*REQUIREMENT:*
Here the job is to retype the data word for word while leaving the pictures aside.

*EXTRACTED INFORMATION:*

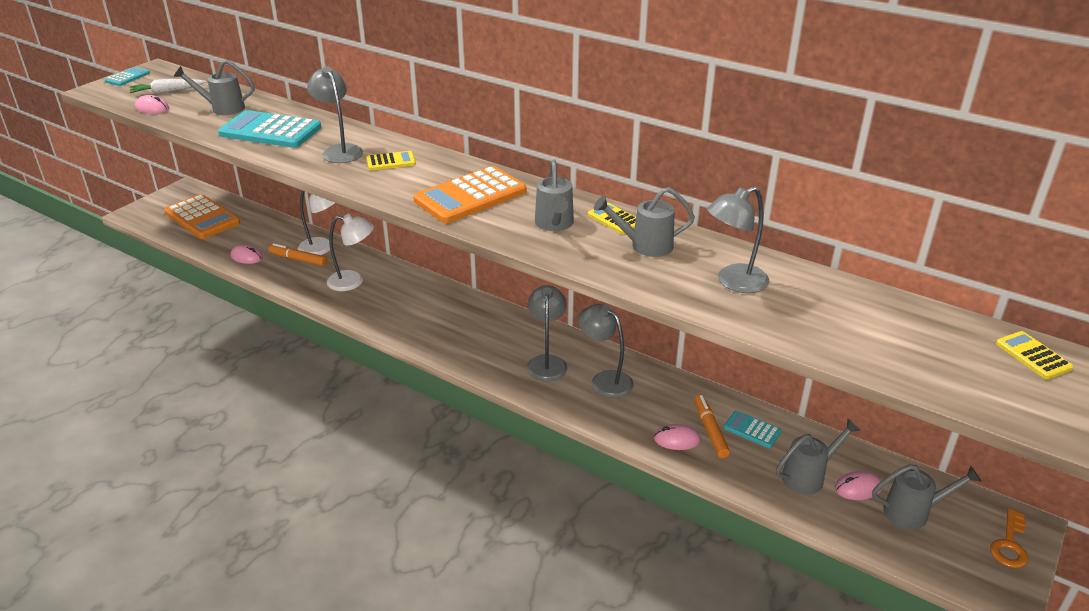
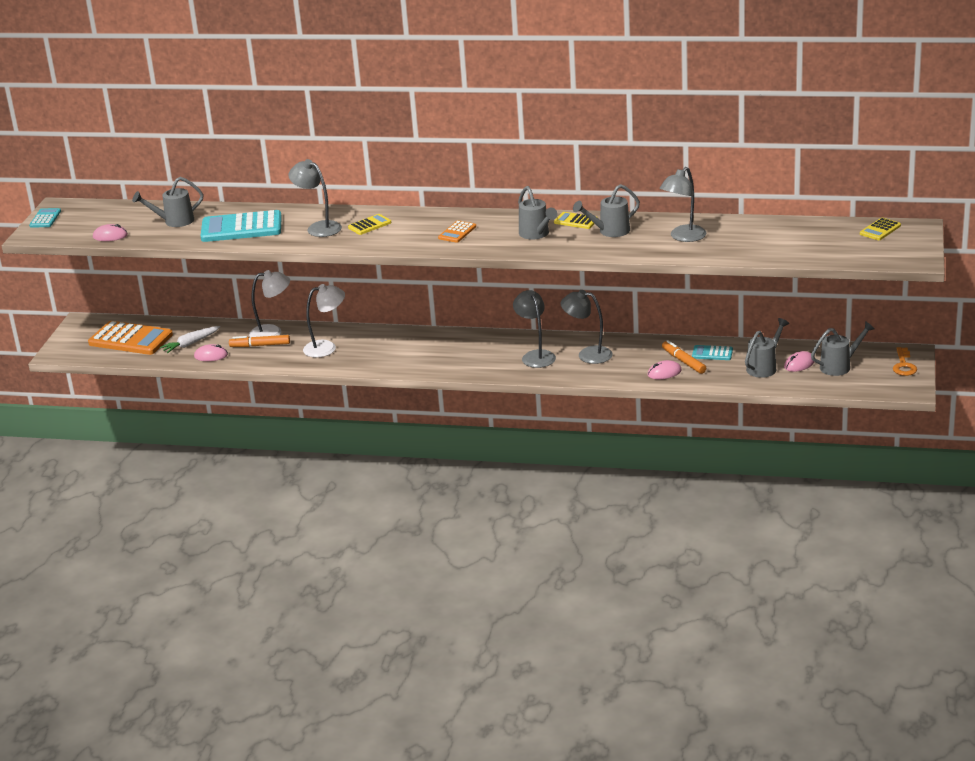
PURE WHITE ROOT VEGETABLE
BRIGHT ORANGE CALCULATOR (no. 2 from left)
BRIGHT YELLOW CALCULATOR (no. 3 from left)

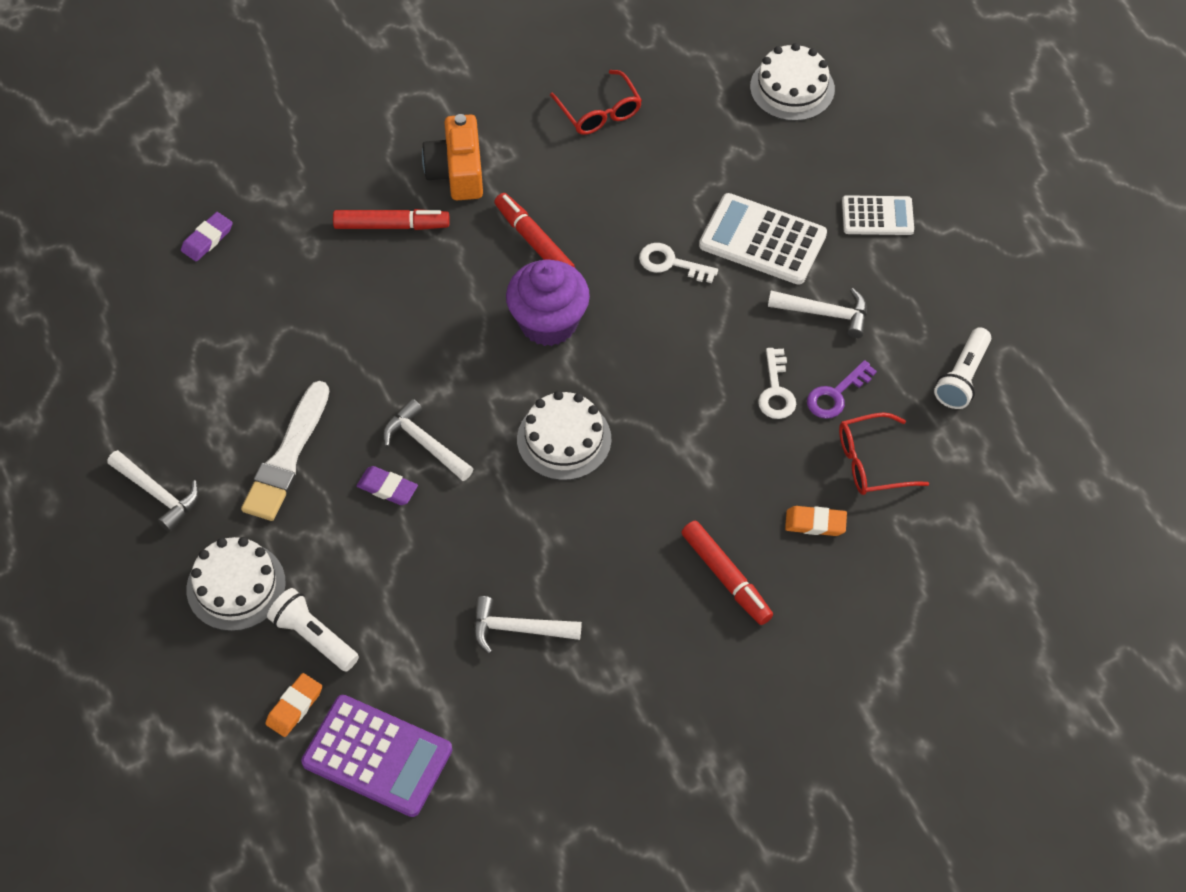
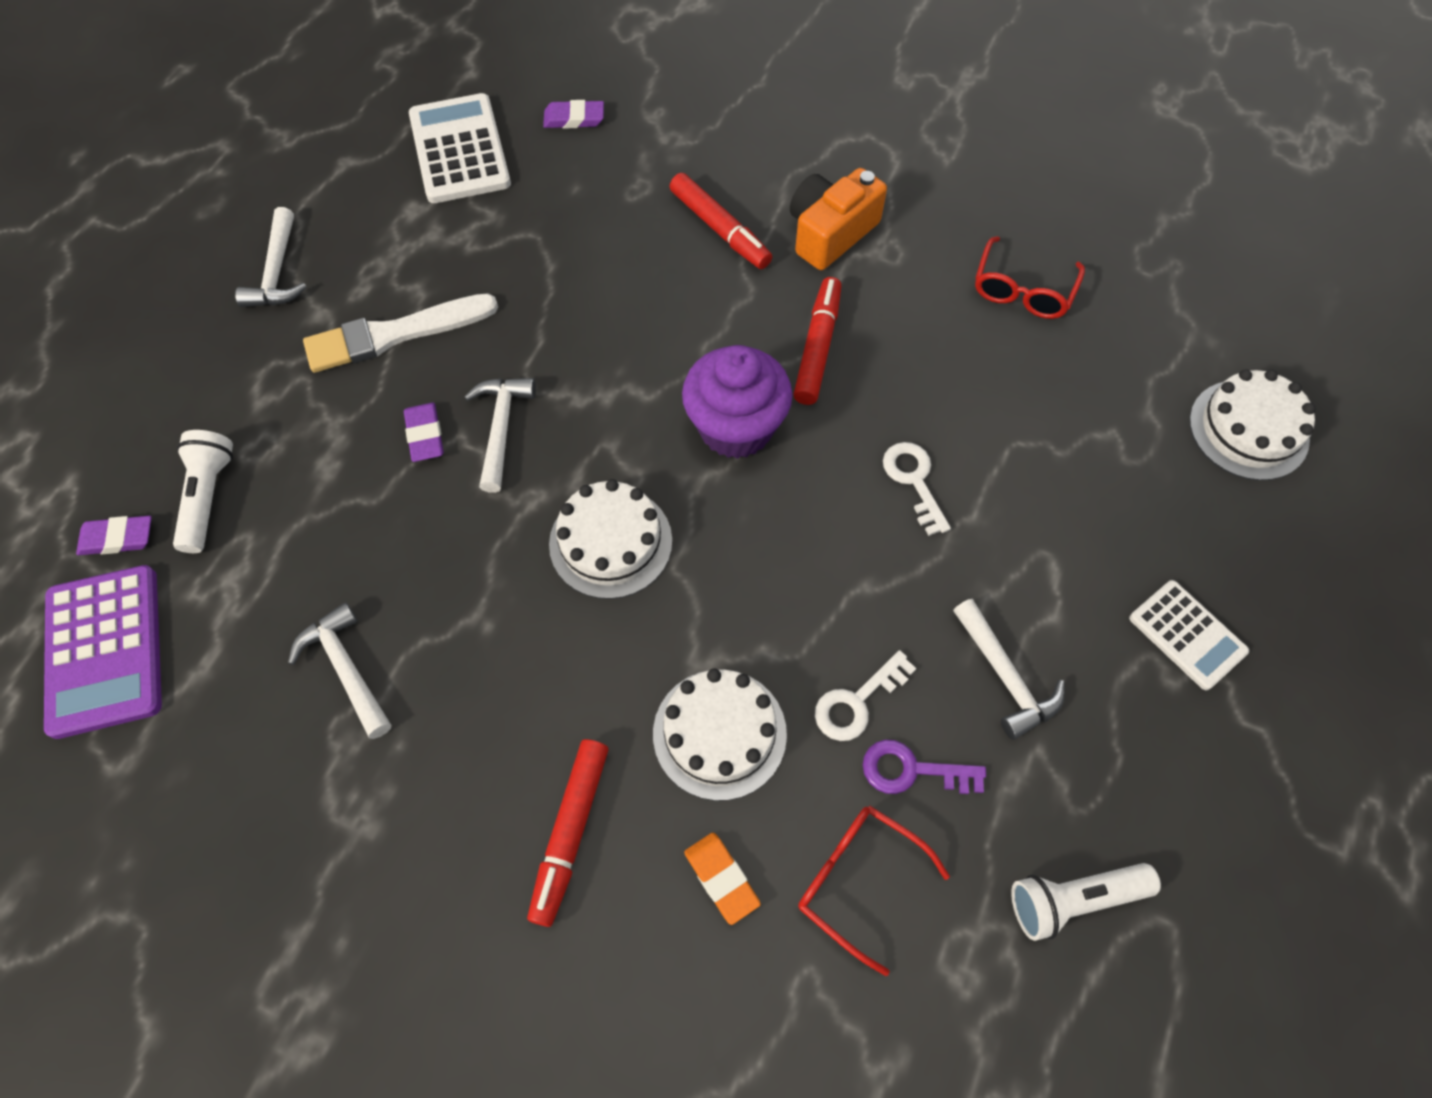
ROYAL PURPLE GUM ERASER (no. 1 from left)
PURE WHITE CALCULATOR (no. 1 from left)
PURE WHITE GATEAU (no. 2 from left)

*WRITTEN SOLUTION:*
PURE WHITE ROOT VEGETABLE
BRIGHT ORANGE CALCULATOR (no. 2 from left)
BRIGHT YELLOW CALCULATOR (no. 3 from left)

ROYAL PURPLE GUM ERASER (no. 1 from left)
PURE WHITE CALCULATOR (no. 1 from left)
PURE WHITE GATEAU (no. 2 from left)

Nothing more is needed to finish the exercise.